_DIRECTIONS_.
Copy the records, substituting "midpoint coordinate" for every occurrence of "center coordinate" and leaving all other text unchanged.

Items listed in a dataset
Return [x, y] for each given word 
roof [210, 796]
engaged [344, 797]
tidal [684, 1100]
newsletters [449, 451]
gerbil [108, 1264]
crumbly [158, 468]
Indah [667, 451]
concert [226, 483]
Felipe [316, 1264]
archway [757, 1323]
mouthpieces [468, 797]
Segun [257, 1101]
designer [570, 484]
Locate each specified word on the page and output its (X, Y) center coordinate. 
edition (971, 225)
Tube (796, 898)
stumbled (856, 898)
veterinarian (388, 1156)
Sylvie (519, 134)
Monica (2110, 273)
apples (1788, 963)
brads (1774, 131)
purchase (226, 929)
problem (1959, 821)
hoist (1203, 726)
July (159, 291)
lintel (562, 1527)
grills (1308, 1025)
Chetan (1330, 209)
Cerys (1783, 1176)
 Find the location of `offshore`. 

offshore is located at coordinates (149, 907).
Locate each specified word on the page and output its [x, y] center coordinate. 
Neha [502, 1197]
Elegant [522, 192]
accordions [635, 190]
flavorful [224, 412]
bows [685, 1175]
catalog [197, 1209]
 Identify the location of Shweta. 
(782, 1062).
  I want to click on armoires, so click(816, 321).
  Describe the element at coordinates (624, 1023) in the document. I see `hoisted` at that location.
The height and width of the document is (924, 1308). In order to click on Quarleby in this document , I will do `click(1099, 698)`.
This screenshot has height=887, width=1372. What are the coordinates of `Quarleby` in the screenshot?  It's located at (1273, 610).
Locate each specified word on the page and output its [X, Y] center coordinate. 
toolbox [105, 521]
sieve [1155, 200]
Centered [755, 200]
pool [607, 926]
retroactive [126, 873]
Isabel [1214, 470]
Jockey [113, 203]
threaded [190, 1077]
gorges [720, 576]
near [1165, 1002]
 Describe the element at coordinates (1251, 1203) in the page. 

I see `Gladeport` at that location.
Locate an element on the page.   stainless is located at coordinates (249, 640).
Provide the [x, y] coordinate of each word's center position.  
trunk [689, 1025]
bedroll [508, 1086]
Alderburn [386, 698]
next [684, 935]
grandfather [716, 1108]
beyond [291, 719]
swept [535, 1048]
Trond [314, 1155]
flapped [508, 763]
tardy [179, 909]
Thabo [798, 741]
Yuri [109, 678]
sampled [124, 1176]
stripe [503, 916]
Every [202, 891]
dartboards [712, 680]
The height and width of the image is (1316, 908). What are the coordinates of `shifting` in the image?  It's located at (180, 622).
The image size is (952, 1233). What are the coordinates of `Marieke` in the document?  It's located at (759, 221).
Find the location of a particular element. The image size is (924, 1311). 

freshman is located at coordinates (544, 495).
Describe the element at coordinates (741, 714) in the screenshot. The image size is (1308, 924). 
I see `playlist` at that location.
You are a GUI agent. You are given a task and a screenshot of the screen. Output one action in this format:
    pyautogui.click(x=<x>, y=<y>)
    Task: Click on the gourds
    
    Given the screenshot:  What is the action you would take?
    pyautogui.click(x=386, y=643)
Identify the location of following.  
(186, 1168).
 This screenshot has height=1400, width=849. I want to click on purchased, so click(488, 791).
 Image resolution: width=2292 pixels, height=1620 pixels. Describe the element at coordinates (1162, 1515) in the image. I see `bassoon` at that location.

_ANSWER TO THIS PROBLEM_.
Return [x, y] for each given word 
roof [210, 796]
engaged [344, 797]
tidal [684, 1100]
newsletters [449, 451]
gerbil [108, 1264]
crumbly [158, 468]
Indah [667, 451]
concert [226, 483]
Felipe [316, 1264]
archway [757, 1323]
mouthpieces [468, 797]
Segun [257, 1101]
designer [570, 484]
Locate each specified word on the page and output its (X, Y) midpoint coordinate. 
edition (971, 225)
Tube (796, 898)
stumbled (856, 898)
veterinarian (388, 1156)
Sylvie (519, 134)
Monica (2110, 273)
apples (1788, 963)
brads (1774, 131)
purchase (226, 929)
problem (1959, 821)
hoist (1203, 726)
July (159, 291)
lintel (562, 1527)
grills (1308, 1025)
Chetan (1330, 209)
Cerys (1783, 1176)
 Find the location of `offshore`. 

offshore is located at coordinates (149, 907).
Locate each specified word on the page and output its [x, y] midpoint coordinate. 
Neha [502, 1197]
Elegant [522, 192]
accordions [635, 190]
flavorful [224, 412]
bows [685, 1175]
catalog [197, 1209]
 Identify the location of Shweta. 
(782, 1062).
  I want to click on armoires, so click(816, 321).
  Describe the element at coordinates (624, 1023) in the document. I see `hoisted` at that location.
The height and width of the document is (924, 1308). In order to click on Quarleby in this document , I will do `click(1099, 698)`.
This screenshot has height=887, width=1372. What are the coordinates of `Quarleby` in the screenshot?  It's located at (1273, 610).
Locate each specified word on the page and output its [X, Y] midpoint coordinate. 
toolbox [105, 521]
sieve [1155, 200]
Centered [755, 200]
pool [607, 926]
retroactive [126, 873]
Isabel [1214, 470]
Jockey [113, 203]
threaded [190, 1077]
gorges [720, 576]
near [1165, 1002]
 Describe the element at coordinates (1251, 1203) in the page. 

I see `Gladeport` at that location.
Locate an element on the page.   stainless is located at coordinates (249, 640).
Provide the [x, y] coordinate of each word's center position.  
trunk [689, 1025]
bedroll [508, 1086]
Alderburn [386, 698]
next [684, 935]
grandfather [716, 1108]
beyond [291, 719]
swept [535, 1048]
Trond [314, 1155]
flapped [508, 763]
tardy [179, 909]
Thabo [798, 741]
Yuri [109, 678]
sampled [124, 1176]
stripe [503, 916]
Every [202, 891]
dartboards [712, 680]
The height and width of the image is (1316, 908). What are the coordinates of `shifting` in the image?  It's located at (180, 622).
The image size is (952, 1233). What are the coordinates of `Marieke` in the document?  It's located at (759, 221).
Find the location of a particular element. The image size is (924, 1311). 

freshman is located at coordinates (544, 495).
Describe the element at coordinates (741, 714) in the screenshot. The image size is (1308, 924). 
I see `playlist` at that location.
You are a GUI agent. You are given a task and a screenshot of the screen. Output one action in this format:
    pyautogui.click(x=<x>, y=<y>)
    Task: Click on the gourds
    
    Given the screenshot:  What is the action you would take?
    pyautogui.click(x=386, y=643)
Identify the location of following.  
(186, 1168).
 This screenshot has height=1400, width=849. I want to click on purchased, so click(488, 791).
 Image resolution: width=2292 pixels, height=1620 pixels. Describe the element at coordinates (1162, 1515) in the image. I see `bassoon` at that location.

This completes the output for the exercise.